* _WORK ITEM_
Using the entries below, write out the line with "brown diamond: (144, 161)", the line with "purple semicircle: (143, 339)", and every line in between, exactly as each is written.
------------
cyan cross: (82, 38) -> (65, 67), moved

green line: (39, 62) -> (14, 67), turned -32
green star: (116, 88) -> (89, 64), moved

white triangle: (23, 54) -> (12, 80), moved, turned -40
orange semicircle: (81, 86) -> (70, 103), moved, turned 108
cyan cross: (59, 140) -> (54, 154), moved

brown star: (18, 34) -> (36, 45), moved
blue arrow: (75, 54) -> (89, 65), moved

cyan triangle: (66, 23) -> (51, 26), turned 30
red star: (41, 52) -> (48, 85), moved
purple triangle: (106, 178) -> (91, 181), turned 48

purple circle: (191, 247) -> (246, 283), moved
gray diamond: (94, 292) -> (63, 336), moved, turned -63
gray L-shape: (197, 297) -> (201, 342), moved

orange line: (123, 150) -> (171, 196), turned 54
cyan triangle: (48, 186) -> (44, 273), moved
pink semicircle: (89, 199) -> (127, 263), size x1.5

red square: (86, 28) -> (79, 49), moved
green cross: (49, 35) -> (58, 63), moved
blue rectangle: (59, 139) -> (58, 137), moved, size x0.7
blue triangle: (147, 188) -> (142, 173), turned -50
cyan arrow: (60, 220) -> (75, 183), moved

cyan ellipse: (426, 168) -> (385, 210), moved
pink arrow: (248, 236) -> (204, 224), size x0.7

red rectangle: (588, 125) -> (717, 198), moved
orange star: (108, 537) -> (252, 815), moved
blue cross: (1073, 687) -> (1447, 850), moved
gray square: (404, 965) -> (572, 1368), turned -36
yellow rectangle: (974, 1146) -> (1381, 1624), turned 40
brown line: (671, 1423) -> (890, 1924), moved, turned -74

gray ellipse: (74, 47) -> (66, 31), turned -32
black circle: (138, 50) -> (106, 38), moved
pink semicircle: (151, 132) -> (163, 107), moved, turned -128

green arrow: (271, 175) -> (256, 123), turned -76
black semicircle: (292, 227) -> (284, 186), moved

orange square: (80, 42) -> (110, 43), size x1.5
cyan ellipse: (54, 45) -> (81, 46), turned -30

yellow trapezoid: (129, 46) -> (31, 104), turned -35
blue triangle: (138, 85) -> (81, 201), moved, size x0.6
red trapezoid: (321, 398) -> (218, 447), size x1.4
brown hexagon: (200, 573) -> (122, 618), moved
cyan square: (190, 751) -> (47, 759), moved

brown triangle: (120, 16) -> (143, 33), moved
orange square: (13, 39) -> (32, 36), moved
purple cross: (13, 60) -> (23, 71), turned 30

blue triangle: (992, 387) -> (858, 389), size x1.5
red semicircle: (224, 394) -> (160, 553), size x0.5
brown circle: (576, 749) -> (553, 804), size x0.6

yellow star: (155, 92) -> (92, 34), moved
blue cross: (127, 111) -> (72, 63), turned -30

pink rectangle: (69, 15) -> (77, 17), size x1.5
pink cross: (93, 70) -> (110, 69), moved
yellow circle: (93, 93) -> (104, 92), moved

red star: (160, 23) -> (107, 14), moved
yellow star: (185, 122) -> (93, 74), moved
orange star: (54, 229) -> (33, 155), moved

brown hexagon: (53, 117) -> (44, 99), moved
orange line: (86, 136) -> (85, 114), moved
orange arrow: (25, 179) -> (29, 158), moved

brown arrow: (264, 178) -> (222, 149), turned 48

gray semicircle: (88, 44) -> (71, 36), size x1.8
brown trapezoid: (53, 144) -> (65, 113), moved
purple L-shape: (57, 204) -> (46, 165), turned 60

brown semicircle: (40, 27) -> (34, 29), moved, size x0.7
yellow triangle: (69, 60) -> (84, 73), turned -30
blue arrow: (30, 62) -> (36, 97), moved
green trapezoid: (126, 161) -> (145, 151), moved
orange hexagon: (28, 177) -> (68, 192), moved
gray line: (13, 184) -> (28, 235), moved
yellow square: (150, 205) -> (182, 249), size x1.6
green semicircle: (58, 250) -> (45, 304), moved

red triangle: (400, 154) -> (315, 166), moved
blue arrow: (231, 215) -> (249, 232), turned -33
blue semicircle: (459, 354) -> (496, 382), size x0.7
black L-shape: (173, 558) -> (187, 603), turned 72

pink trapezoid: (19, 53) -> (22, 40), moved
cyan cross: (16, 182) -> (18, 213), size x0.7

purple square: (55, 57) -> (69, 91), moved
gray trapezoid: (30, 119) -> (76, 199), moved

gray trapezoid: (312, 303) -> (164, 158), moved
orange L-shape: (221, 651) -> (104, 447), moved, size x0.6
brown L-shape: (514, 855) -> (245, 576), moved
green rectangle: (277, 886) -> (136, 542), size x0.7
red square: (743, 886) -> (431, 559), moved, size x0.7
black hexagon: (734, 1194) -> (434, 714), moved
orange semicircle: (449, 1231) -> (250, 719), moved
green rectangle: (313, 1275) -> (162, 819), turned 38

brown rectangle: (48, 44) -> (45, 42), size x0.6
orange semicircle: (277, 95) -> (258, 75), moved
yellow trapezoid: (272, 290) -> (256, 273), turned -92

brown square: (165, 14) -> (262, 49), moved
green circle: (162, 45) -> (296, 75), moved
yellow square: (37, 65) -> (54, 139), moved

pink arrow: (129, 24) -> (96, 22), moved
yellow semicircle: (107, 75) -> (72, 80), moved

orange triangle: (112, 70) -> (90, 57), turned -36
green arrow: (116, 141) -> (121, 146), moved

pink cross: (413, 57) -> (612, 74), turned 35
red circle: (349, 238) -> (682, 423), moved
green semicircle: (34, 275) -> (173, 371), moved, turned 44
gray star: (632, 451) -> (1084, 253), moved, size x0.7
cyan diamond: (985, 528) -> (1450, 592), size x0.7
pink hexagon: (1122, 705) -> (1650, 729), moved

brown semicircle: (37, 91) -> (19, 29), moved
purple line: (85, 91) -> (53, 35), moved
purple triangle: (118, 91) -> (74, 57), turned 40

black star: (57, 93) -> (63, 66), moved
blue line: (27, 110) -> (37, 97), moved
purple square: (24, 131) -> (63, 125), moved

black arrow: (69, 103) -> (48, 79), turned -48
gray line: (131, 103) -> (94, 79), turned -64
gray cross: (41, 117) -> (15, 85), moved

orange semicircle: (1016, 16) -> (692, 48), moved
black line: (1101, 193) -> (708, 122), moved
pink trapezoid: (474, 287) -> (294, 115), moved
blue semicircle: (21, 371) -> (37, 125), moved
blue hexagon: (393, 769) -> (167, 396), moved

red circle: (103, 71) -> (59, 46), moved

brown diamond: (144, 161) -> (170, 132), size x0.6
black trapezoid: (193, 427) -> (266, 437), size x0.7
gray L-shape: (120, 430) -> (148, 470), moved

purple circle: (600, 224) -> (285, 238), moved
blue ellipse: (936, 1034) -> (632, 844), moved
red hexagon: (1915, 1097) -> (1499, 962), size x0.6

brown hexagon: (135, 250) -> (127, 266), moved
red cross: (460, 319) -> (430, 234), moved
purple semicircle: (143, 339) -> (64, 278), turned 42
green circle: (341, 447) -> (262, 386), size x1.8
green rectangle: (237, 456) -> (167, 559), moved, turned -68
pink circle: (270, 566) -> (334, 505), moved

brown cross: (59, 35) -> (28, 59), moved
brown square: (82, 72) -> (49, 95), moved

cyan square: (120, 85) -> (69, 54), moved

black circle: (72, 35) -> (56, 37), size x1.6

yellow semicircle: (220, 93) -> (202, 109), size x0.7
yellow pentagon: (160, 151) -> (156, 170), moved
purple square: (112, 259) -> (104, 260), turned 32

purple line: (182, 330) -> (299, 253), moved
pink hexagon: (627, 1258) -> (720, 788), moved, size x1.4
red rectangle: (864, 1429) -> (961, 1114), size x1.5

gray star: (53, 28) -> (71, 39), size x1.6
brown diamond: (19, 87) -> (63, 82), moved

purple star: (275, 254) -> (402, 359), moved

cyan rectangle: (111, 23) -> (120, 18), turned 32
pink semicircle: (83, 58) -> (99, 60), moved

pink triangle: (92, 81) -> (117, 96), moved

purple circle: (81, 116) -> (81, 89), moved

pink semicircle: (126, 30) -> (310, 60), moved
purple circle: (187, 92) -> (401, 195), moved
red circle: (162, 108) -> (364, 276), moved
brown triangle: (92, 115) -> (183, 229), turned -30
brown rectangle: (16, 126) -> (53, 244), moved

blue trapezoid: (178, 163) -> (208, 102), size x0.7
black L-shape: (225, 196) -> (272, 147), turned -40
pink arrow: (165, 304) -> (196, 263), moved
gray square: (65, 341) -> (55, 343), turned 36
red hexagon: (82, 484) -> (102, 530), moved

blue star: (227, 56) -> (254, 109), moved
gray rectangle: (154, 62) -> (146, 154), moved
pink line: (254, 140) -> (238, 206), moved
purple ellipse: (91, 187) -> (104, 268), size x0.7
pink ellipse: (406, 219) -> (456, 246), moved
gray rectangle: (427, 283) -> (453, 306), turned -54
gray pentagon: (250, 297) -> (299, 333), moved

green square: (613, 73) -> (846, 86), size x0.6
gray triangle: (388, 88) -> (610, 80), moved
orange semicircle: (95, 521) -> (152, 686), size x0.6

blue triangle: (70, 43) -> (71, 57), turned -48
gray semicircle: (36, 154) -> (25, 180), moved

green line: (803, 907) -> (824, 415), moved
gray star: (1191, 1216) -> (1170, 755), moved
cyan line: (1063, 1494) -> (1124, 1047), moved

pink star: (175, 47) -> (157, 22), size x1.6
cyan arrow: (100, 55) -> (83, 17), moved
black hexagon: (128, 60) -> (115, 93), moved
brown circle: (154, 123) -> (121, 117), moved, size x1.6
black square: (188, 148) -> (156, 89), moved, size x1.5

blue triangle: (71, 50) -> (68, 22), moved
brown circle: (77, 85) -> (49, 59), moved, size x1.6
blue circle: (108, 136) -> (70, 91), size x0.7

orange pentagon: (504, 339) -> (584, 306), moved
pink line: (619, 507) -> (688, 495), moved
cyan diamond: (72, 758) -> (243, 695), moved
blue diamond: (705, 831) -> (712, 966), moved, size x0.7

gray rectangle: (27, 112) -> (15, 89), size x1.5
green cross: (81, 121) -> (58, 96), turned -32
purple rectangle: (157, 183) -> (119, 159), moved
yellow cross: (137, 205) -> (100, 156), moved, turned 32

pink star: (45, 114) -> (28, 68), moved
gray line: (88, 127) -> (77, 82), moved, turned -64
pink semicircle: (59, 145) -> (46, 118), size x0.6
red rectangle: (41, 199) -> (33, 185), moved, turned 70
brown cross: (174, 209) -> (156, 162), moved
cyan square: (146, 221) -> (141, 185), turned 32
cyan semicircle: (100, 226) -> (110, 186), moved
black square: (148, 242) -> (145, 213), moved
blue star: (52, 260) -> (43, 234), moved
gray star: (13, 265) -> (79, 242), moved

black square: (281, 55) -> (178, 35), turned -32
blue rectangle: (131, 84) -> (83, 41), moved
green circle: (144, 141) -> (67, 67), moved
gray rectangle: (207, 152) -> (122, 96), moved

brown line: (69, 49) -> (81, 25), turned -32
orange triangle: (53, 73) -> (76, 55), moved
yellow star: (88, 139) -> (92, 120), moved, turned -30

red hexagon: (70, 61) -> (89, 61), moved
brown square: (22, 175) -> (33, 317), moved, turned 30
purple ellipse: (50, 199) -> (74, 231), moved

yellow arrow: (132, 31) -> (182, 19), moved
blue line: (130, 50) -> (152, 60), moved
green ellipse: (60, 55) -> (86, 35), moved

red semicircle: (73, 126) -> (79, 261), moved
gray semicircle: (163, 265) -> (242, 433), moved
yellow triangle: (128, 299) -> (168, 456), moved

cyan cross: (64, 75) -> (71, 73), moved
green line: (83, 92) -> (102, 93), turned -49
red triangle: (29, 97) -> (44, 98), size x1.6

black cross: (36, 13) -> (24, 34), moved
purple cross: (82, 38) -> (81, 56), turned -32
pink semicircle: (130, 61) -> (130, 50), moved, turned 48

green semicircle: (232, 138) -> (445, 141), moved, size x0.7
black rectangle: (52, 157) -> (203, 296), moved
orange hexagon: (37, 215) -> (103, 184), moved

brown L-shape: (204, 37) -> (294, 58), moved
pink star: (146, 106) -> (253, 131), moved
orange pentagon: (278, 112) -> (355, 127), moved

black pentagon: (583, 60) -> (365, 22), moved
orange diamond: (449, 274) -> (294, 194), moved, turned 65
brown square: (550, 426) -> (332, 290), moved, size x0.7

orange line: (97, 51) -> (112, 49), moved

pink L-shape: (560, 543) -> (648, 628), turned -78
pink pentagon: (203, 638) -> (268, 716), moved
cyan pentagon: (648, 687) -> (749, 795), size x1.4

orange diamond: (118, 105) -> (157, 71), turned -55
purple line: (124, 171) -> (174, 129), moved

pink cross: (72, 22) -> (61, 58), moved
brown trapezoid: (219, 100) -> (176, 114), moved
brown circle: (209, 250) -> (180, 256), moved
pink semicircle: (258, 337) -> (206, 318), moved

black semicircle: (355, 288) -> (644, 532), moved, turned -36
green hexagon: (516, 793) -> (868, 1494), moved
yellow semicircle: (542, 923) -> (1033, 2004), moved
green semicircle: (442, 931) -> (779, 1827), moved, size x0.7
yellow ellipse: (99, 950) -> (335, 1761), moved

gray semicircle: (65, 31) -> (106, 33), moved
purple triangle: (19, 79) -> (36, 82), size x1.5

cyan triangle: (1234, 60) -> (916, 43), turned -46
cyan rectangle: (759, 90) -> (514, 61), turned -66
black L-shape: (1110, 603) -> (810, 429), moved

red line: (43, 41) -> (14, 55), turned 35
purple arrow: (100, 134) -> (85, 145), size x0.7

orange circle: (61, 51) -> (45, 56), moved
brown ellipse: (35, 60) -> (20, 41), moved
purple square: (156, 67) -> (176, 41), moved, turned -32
------------
* _ANSWER BOX_
brown diamond: (144, 161) -> (170, 132), size x0.6
black trapezoid: (193, 427) -> (266, 437), size x0.7
gray L-shape: (120, 430) -> (148, 470), moved

purple circle: (600, 224) -> (285, 238), moved
blue ellipse: (936, 1034) -> (632, 844), moved
red hexagon: (1915, 1097) -> (1499, 962), size x0.6

brown hexagon: (135, 250) -> (127, 266), moved
red cross: (460, 319) -> (430, 234), moved
purple semicircle: (143, 339) -> (64, 278), turned 42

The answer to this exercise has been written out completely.